» **Work task**
A verbatim copy of every record is needed.
════════════════
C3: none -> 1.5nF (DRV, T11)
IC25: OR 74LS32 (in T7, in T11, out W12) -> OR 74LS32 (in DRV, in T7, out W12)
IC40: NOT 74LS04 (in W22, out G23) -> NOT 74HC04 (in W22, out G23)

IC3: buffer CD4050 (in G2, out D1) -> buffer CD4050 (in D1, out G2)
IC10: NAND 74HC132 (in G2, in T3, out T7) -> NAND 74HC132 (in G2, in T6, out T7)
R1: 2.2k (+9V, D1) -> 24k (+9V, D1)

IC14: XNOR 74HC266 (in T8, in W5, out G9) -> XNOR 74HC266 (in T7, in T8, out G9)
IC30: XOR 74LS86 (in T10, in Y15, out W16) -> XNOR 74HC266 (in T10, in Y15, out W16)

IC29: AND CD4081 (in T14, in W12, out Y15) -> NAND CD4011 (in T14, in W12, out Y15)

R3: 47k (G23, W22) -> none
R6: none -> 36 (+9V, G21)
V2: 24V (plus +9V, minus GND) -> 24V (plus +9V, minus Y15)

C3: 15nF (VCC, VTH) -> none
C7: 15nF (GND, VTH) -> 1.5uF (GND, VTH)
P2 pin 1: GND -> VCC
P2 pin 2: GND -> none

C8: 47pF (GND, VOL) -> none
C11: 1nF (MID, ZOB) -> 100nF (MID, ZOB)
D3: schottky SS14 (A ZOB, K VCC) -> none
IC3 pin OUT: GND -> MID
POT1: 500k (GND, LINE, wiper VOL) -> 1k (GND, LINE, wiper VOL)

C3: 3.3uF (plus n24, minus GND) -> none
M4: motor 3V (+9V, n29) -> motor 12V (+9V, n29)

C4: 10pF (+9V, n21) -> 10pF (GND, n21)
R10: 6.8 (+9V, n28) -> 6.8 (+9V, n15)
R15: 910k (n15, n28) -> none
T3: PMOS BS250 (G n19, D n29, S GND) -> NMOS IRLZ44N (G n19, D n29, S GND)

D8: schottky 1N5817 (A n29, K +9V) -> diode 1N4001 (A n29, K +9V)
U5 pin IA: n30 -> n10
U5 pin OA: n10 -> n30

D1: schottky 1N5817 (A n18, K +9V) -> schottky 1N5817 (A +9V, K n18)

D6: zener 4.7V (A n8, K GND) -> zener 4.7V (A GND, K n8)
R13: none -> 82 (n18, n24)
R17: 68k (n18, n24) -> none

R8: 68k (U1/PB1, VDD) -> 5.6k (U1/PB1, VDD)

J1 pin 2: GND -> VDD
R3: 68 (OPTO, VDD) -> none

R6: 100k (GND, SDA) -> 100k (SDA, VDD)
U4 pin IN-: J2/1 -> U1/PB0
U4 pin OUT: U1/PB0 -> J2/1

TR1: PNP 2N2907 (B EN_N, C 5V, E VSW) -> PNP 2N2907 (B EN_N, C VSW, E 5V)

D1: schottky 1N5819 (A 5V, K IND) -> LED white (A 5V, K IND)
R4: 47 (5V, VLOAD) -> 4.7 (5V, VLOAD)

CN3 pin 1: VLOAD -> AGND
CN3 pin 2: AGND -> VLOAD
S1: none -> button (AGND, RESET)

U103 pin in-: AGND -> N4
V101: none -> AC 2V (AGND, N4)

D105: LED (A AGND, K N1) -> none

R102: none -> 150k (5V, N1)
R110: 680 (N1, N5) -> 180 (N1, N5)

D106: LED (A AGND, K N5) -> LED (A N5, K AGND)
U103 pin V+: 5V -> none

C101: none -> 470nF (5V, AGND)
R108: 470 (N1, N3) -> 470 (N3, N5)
════════════════
» **Task result**
C3: none -> 1.5nF (DRV, T11)
IC25: OR 74LS32 (in T7, in T11, out W12) -> OR 74LS32 (in DRV, in T7, out W12)
IC40: NOT 74LS04 (in W22, out G23) -> NOT 74HC04 (in W22, out G23)

IC3: buffer CD4050 (in G2, out D1) -> buffer CD4050 (in D1, out G2)
IC10: NAND 74HC132 (in G2, in T3, out T7) -> NAND 74HC132 (in G2, in T6, out T7)
R1: 2.2k (+9V, D1) -> 24k (+9V, D1)

IC14: XNOR 74HC266 (in T8, in W5, out G9) -> XNOR 74HC266 (in T7, in T8, out G9)
IC30: XOR 74LS86 (in T10, in Y15, out W16) -> XNOR 74HC266 (in T10, in Y15, out W16)

IC29: AND CD4081 (in T14, in W12, out Y15) -> NAND CD4011 (in T14, in W12, out Y15)

R3: 47k (G23, W22) -> none
R6: none -> 36 (+9V, G21)
V2: 24V (plus +9V, minus GND) -> 24V (plus +9V, minus Y15)

C3: 15nF (VCC, VTH) -> none
C7: 15nF (GND, VTH) -> 1.5uF (GND, VTH)
P2 pin 1: GND -> VCC
P2 pin 2: GND -> none

C8: 47pF (GND, VOL) -> none
C11: 1nF (MID, ZOB) -> 100nF (MID, ZOB)
D3: schottky SS14 (A ZOB, K VCC) -> none
IC3 pin OUT: GND -> MID
POT1: 500k (GND, LINE, wiper VOL) -> 1k (GND, LINE, wiper VOL)

C3: 3.3uF (plus n24, minus GND) -> none
M4: motor 3V (+9V, n29) -> motor 12V (+9V, n29)

C4: 10pF (+9V, n21) -> 10pF (GND, n21)
R10: 6.8 (+9V, n28) -> 6.8 (+9V, n15)
R15: 910k (n15, n28) -> none
T3: PMOS BS250 (G n19, D n29, S GND) -> NMOS IRLZ44N (G n19, D n29, S GND)

D8: schottky 1N5817 (A n29, K +9V) -> diode 1N4001 (A n29, K +9V)
U5 pin IA: n30 -> n10
U5 pin OA: n10 -> n30

D1: schottky 1N5817 (A n18, K +9V) -> schottky 1N5817 (A +9V, K n18)

D6: zener 4.7V (A n8, K GND) -> zener 4.7V (A GND, K n8)
R13: none -> 82 (n18, n24)
R17: 68k (n18, n24) -> none

R8: 68k (U1/PB1, VDD) -> 5.6k (U1/PB1, VDD)

J1 pin 2: GND -> VDD
R3: 68 (OPTO, VDD) -> none

R6: 100k (GND, SDA) -> 100k (SDA, VDD)
U4 pin IN-: J2/1 -> U1/PB0
U4 pin OUT: U1/PB0 -> J2/1

TR1: PNP 2N2907 (B EN_N, C 5V, E VSW) -> PNP 2N2907 (B EN_N, C VSW, E 5V)

D1: schottky 1N5819 (A 5V, K IND) -> LED white (A 5V, K IND)
R4: 47 (5V, VLOAD) -> 4.7 (5V, VLOAD)

CN3 pin 1: VLOAD -> AGND
CN3 pin 2: AGND -> VLOAD
S1: none -> button (AGND, RESET)

U103 pin in-: AGND -> N4
V101: none -> AC 2V (AGND, N4)

D105: LED (A AGND, K N1) -> none

R102: none -> 150k (5V, N1)
R110: 680 (N1, N5) -> 180 (N1, N5)

D106: LED (A AGND, K N5) -> LED (A N5, K AGND)
U103 pin V+: 5V -> none

C101: none -> 470nF (5V, AGND)
R108: 470 (N1, N3) -> 470 (N3, N5)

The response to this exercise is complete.